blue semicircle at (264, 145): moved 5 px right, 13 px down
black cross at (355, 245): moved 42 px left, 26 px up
==
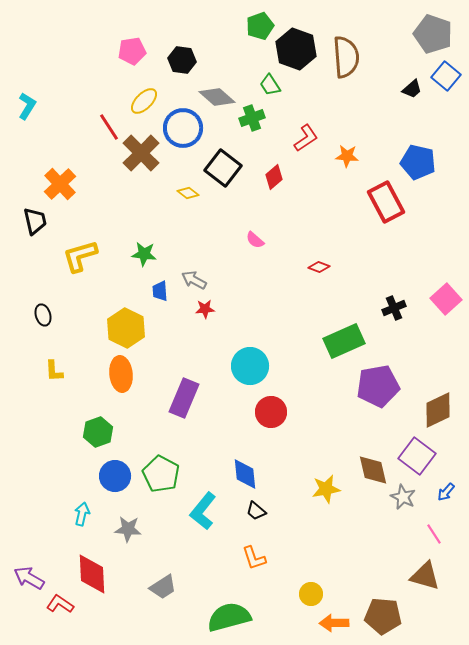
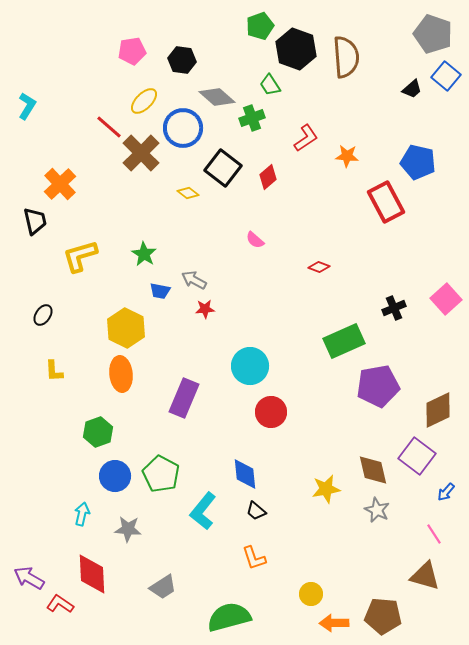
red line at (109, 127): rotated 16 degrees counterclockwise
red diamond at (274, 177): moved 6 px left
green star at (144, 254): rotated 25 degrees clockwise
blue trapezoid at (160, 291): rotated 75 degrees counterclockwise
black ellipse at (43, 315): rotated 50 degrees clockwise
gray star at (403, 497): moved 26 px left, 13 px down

• [Your task]: Within the material above, the line with "green star at" opens the range and the line with "gray star at" closes it; reproduce that range word for word.

• [Your solution]:
green star at (144, 254): rotated 25 degrees clockwise
blue trapezoid at (160, 291): rotated 75 degrees counterclockwise
black ellipse at (43, 315): rotated 50 degrees clockwise
gray star at (403, 497): moved 26 px left, 13 px down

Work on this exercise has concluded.